**WHAT THE TASK REQUIRES:**
Pull out every line of the items below that contains the word "pair". Case matters, so keep only the lines where it appears with the same capitalization.

**DATASET CONTENT:**
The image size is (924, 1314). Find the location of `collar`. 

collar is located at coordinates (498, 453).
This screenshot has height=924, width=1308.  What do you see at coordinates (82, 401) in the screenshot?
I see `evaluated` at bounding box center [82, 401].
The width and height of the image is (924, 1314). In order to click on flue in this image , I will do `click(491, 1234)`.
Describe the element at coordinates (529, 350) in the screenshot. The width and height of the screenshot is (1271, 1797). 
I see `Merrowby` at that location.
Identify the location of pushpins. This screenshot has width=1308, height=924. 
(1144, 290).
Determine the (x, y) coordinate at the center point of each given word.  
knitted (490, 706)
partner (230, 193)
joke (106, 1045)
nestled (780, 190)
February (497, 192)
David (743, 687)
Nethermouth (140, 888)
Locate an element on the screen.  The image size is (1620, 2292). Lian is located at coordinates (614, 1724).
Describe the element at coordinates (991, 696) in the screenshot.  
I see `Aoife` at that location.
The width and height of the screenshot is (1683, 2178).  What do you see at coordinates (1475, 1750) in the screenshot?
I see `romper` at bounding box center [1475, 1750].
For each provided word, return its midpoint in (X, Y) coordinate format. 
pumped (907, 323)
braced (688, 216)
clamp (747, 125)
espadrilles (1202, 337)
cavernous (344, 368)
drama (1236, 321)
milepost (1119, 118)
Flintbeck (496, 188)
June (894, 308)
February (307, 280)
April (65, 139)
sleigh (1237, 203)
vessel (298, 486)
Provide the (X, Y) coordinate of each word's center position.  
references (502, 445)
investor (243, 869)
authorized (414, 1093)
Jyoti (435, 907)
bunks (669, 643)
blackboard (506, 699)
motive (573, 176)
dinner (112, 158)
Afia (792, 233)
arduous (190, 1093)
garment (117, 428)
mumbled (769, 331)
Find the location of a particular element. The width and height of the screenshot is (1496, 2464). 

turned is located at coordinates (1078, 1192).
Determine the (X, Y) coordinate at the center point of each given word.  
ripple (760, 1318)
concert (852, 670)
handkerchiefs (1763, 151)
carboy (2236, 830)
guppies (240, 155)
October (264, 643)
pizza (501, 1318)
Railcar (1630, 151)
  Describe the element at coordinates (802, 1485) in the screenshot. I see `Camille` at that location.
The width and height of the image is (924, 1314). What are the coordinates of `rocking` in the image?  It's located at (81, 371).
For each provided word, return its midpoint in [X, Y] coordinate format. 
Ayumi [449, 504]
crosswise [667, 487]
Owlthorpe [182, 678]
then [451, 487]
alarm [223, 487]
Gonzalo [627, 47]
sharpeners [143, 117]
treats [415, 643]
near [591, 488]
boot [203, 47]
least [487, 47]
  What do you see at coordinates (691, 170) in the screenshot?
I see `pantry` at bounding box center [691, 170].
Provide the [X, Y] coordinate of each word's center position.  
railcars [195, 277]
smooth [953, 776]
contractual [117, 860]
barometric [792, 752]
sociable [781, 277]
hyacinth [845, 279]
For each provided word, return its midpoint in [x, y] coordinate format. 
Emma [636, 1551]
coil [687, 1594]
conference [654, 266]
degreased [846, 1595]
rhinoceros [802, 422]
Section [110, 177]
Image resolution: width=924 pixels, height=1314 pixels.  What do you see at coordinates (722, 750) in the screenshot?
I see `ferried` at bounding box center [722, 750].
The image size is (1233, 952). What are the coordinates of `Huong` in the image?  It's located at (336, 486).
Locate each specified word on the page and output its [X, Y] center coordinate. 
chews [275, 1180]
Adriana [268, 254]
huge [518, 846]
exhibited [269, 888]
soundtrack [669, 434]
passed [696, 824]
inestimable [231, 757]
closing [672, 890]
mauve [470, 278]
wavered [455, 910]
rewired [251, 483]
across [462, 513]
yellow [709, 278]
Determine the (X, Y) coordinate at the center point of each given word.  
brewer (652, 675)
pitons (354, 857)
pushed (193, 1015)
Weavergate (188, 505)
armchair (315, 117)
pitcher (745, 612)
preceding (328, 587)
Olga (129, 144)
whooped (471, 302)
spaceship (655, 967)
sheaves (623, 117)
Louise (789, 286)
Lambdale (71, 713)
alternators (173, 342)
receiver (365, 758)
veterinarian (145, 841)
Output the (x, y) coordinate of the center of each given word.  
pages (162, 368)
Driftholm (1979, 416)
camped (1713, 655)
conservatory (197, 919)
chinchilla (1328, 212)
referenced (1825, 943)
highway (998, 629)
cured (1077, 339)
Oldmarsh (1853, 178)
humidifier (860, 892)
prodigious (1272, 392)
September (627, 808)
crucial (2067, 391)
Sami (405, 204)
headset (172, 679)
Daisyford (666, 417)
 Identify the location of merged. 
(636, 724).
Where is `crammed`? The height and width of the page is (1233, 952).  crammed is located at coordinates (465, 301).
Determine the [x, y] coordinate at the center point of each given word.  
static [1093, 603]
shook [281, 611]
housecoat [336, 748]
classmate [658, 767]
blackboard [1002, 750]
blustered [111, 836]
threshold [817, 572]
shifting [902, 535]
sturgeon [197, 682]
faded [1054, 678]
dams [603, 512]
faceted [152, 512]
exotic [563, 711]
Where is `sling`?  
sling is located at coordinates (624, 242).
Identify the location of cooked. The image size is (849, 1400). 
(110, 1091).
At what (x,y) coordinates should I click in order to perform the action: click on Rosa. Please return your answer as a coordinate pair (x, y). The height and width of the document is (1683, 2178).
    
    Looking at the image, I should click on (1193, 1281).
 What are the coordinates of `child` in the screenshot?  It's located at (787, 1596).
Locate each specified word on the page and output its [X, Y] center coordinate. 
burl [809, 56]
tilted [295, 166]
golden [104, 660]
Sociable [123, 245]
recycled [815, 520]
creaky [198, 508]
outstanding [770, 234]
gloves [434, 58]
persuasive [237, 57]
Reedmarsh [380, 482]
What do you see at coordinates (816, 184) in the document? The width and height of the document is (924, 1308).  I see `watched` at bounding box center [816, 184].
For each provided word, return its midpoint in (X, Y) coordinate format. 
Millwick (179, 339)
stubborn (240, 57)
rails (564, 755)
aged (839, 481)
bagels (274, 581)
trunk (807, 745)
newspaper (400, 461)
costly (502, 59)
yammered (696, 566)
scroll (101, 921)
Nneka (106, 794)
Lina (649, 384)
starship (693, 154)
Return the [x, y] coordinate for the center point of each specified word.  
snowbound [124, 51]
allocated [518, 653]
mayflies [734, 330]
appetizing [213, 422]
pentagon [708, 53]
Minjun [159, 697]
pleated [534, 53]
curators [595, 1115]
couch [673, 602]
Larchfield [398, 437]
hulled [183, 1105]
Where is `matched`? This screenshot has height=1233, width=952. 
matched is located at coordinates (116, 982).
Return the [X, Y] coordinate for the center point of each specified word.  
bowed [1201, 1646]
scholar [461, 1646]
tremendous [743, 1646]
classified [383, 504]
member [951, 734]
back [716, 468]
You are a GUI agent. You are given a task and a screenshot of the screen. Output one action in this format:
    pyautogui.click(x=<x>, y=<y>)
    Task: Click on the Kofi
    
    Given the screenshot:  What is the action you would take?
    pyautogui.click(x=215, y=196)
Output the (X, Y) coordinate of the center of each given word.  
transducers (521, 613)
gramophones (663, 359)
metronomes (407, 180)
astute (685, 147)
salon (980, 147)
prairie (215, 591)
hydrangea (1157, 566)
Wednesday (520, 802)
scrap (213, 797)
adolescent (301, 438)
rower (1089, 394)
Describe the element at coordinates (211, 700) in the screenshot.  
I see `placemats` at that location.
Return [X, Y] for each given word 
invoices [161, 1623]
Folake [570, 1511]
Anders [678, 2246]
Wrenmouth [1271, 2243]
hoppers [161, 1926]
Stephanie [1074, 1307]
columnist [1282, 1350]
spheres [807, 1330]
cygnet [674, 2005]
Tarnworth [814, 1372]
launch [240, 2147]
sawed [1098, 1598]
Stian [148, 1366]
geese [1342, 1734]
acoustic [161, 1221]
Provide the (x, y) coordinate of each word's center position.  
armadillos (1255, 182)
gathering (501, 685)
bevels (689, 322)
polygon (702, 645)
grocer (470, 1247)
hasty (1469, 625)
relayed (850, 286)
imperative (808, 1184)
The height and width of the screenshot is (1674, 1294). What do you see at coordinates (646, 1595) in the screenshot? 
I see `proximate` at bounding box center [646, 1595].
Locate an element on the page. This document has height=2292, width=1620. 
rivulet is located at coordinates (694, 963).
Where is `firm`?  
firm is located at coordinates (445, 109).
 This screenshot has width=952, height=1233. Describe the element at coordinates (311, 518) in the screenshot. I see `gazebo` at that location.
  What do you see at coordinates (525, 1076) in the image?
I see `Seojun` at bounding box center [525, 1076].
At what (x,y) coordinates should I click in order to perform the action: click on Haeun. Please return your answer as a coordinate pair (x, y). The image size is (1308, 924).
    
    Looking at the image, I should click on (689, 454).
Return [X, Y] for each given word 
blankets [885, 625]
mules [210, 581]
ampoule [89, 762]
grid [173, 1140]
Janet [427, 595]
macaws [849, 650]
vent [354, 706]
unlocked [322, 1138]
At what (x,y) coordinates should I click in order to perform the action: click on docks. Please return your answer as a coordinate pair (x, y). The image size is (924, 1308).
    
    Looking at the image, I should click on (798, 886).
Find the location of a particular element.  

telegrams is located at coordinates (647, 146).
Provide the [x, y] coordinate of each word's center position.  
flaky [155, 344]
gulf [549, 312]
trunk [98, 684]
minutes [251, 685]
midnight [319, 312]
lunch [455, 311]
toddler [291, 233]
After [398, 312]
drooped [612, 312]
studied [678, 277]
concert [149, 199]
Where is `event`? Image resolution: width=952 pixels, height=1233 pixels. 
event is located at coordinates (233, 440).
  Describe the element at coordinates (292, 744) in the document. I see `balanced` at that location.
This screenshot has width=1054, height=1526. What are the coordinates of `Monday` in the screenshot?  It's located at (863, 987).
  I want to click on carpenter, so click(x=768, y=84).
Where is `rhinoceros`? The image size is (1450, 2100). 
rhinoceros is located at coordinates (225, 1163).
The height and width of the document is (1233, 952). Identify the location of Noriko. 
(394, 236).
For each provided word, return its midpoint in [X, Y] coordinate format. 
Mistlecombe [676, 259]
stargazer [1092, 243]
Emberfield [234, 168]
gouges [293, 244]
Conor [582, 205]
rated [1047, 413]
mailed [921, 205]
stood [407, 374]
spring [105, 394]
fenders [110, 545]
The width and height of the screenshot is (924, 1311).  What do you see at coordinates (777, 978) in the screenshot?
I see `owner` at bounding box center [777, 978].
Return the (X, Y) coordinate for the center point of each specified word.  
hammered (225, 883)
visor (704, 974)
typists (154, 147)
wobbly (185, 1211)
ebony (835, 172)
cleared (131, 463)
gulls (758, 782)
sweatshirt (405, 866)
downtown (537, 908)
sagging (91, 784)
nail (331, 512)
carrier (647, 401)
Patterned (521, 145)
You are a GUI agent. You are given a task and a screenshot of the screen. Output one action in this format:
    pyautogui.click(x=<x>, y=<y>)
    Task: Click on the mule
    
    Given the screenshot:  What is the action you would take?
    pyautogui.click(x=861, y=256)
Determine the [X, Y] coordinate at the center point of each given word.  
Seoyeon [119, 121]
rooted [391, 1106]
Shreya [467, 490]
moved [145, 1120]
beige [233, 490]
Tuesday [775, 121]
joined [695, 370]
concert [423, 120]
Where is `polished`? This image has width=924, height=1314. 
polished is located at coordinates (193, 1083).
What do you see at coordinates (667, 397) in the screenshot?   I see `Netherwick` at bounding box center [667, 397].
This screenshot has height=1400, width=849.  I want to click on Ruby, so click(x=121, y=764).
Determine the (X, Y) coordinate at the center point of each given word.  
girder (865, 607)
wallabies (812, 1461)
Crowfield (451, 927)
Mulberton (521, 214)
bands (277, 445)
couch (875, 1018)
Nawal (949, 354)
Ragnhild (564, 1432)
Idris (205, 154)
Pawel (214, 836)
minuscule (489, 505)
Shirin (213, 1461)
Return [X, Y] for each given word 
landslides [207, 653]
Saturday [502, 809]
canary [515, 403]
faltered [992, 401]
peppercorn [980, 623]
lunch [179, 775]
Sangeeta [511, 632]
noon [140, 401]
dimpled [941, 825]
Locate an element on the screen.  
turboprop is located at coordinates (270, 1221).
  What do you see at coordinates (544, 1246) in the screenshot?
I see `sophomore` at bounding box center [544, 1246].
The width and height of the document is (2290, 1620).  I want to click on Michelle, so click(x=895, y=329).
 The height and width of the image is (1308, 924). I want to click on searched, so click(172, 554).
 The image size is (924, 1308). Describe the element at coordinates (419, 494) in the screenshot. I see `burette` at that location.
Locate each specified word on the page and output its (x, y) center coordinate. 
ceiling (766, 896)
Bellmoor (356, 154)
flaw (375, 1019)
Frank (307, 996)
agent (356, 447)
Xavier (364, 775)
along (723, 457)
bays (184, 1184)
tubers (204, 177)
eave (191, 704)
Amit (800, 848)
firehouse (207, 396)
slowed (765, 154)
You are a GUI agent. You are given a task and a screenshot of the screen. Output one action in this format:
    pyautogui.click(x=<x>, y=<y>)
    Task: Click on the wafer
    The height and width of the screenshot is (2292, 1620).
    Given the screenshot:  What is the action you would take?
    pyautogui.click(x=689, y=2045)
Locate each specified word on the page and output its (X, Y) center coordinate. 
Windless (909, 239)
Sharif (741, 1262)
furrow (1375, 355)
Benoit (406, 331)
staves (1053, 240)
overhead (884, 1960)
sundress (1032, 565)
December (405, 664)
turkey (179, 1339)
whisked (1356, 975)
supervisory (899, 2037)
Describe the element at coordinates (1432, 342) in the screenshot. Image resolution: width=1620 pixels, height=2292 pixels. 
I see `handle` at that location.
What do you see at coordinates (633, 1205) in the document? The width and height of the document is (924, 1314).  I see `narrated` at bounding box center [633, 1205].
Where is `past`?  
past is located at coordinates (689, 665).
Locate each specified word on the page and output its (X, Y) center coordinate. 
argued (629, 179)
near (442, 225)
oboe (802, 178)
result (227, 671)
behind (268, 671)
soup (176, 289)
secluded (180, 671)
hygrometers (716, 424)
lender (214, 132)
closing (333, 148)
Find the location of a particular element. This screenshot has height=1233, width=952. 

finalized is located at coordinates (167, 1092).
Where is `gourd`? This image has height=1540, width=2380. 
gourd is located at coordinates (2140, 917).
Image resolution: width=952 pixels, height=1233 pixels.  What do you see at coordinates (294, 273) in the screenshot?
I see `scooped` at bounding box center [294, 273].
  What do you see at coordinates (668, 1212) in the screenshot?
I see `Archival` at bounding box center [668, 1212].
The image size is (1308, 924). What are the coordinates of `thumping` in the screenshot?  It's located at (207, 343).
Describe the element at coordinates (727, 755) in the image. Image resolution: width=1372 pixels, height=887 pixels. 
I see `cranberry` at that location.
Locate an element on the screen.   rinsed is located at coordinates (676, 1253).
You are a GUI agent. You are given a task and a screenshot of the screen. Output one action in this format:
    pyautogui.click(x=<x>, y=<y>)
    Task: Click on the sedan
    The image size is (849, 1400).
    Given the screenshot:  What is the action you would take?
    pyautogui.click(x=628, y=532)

**EXERCISE OUTPUT:**
At what (x,y) coordinates should I click in order to perform the action: click on Rosa. Please return your answer as a coordinate pair (x, y). The height and width of the document is (1683, 2178).
At what (x,y) coordinates should I click in order to perform the action: click on Haeun. Please return your answer as a coordinate pair (x, y). The image size is (1308, 924).
At what (x,y) coordinates should I click in order to perform the action: click on docks. Please return your answer as a coordinate pair (x, y). The image size is (924, 1308).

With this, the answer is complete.